→ **TASK DETAILS**
Reproduce only the lines below from the line containing "none -> white carrot [256,343,317,378]" to the line containing "pink heart [345,148,379,186] -> none", exactly as written, with both end lines kept. Omit the pictures.

(Records contained in a dataset)
__________
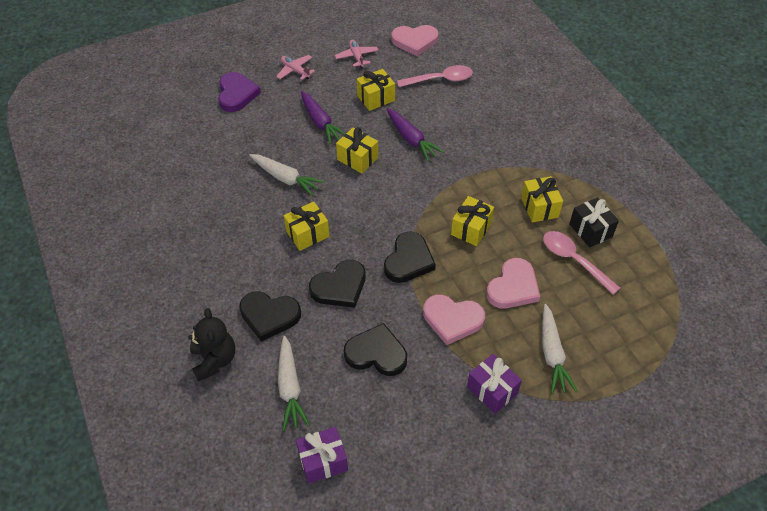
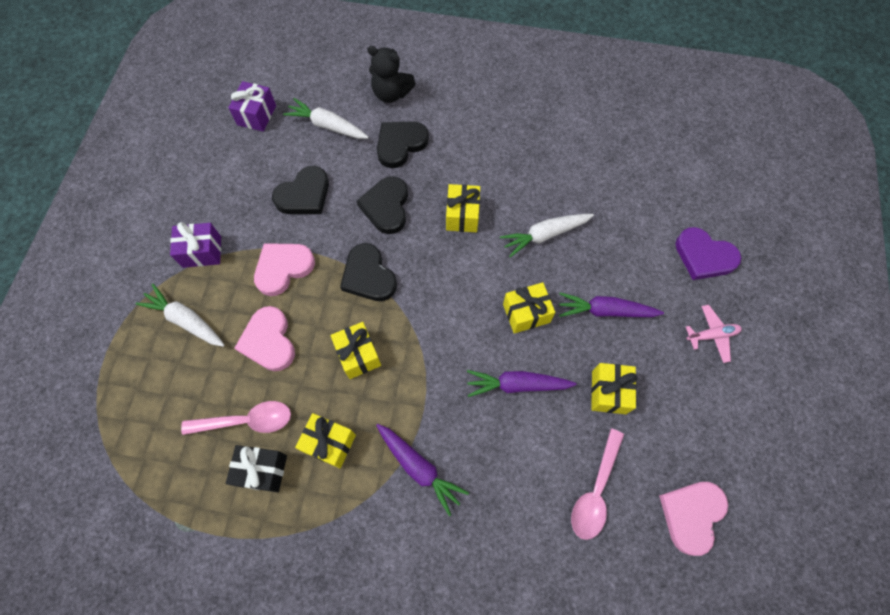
camera: 125 degrees right, 15 degrees up
pink plane [335,40,378,68] -> none
none -> purple carrot [376,424,469,516]

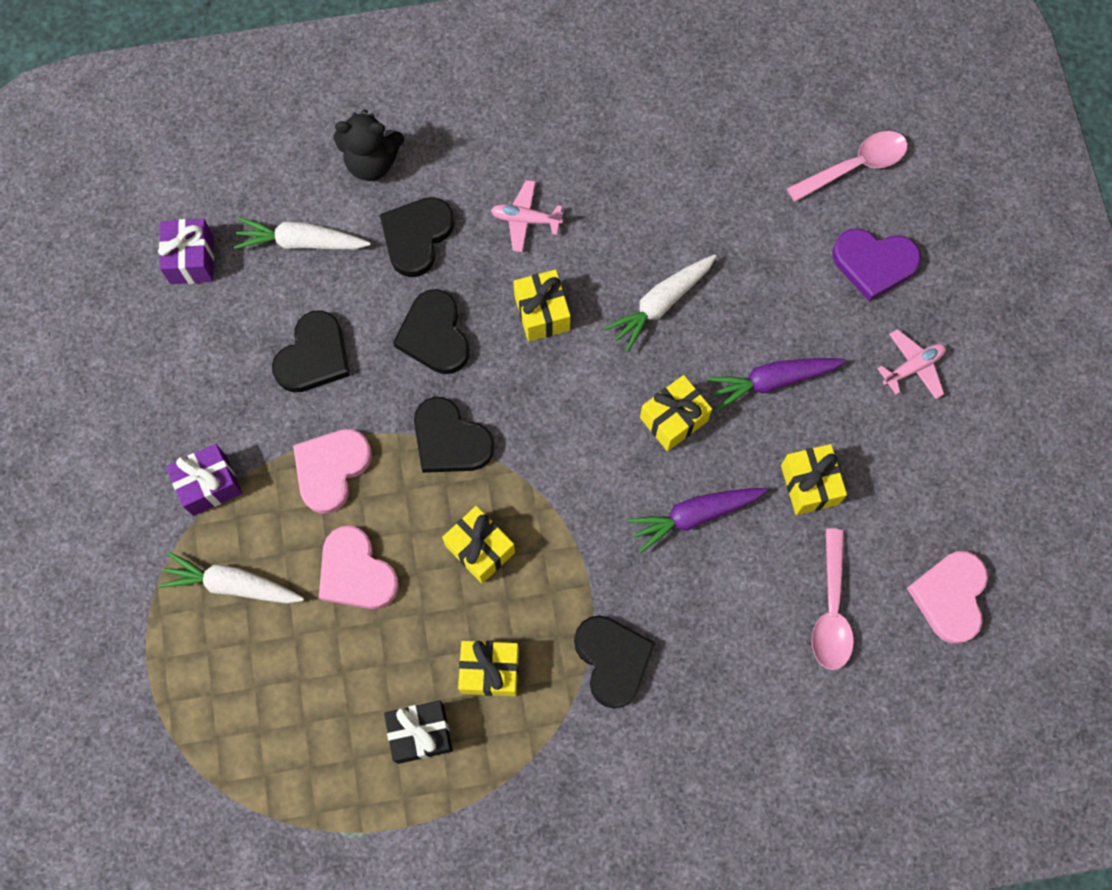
camera: 20 degrees left, 5 degrees up
pink spoon [181,401,291,435] -> pink spoon moved to [786,131,908,202]
purple carrot [376,424,469,516] -> black heart [574,615,655,708]
none -> pink plane [491,180,563,252]

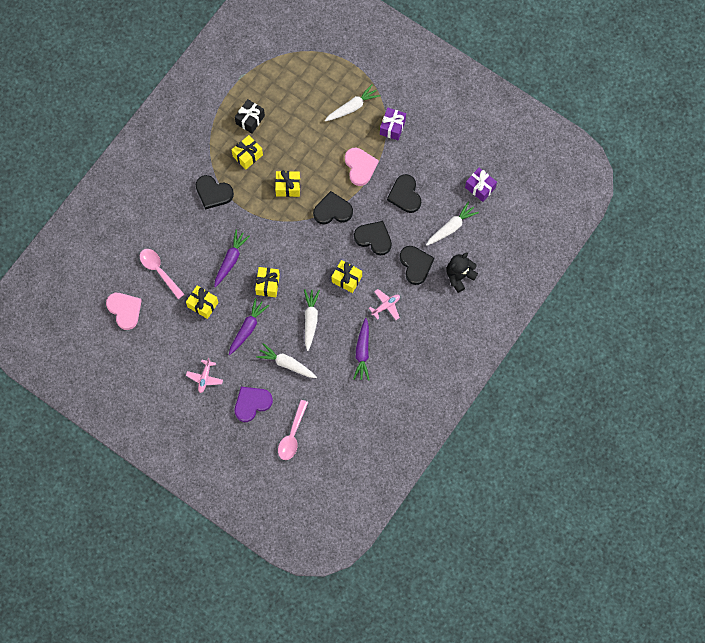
camera: 135 degrees right, 0 degrees up
pink heart [319,526,399,609] -> none
none -> white carrot [256,343,317,378]
none -> purple carrot [353,318,369,381]

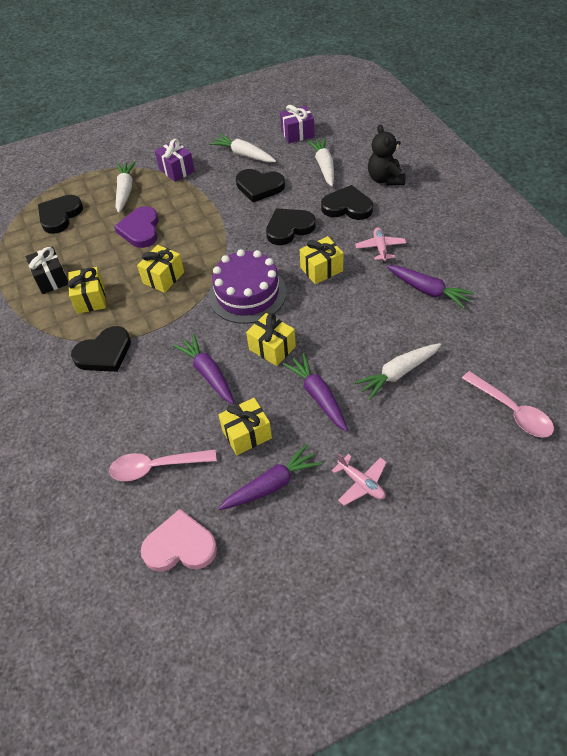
camera: 55 degrees left, 20 degrees down
purple heart [235,387,273,422] -> purple heart moved to [114,206,159,248]
white carrot [304,289,320,351] -> white carrot moved to [210,134,276,163]
black heart [313,191,353,224] -> black heart moved to [38,195,83,234]
pink heart [345,148,379,186] -> none
none -> purple cake [209,249,286,324]
none -> purple carrot [218,444,322,510]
__________
→ **OUTPUT FOR THIS EXERCISE**
none -> white carrot [256,343,317,378]
none -> purple carrot [353,318,369,381]

camera: 55 degrees left, 20 degrees down
purple heart [235,387,273,422] -> purple heart moved to [114,206,159,248]
white carrot [304,289,320,351] -> white carrot moved to [210,134,276,163]
black heart [313,191,353,224] -> black heart moved to [38,195,83,234]
pink heart [345,148,379,186] -> none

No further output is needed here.